TASK PROMPT: Only the number is wanted: how many lines of the data contain "bear"?

DATA:
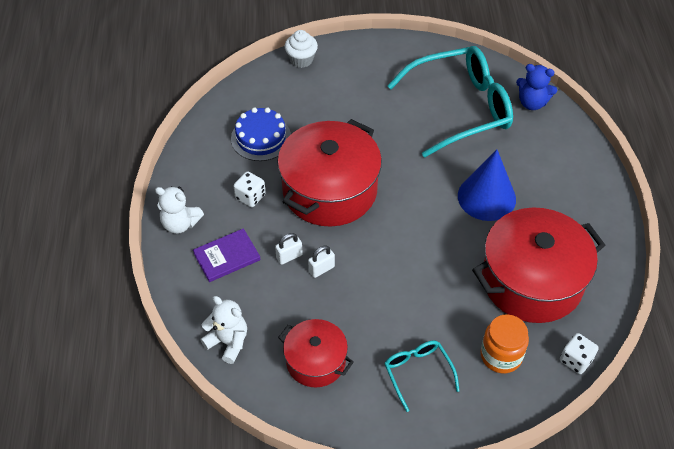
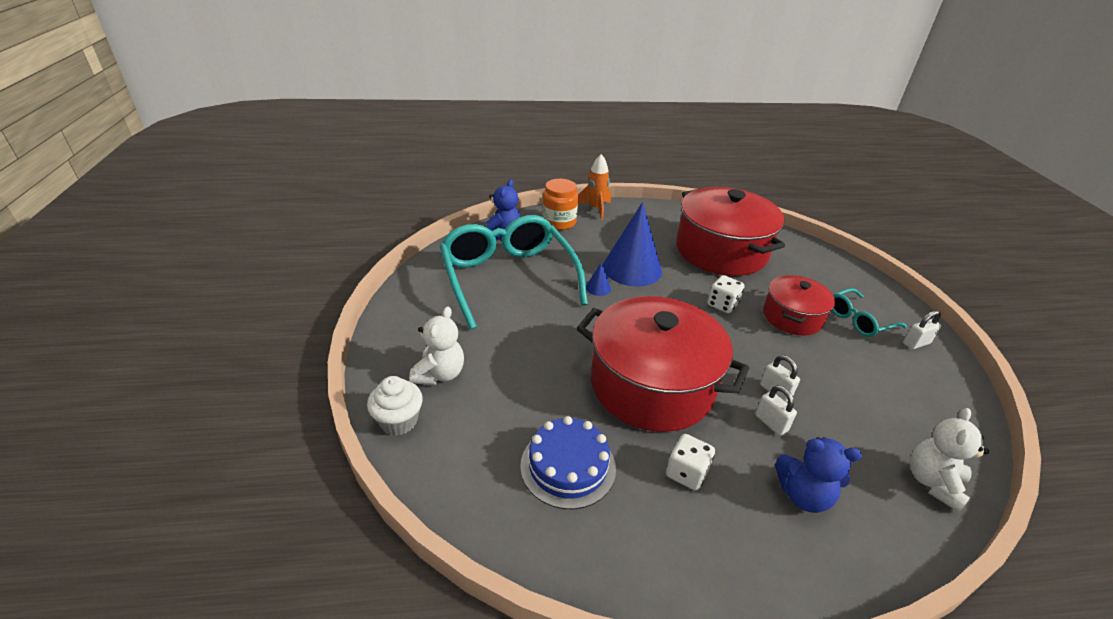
camera: 95 degrees left, 15 degrees down
(180, 224) = (770, 571): white teddy bear -> white teddy bear (439, 374)
(227, 257) = (803, 495): purple book -> blue teddy bear
(316, 361) = (898, 394): red pot -> red pot (792, 317)
(383, 411) = (916, 343): none -> white padlock
(451, 168) = (598, 288): none -> blue cone
(501, 355) = (808, 272): orange jar -> orange jar (559, 222)
(576, 360) = (788, 237): white dice -> white dice (722, 304)
(601, 179) = (595, 209): none -> orange rocket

COMPLETED TASK: 2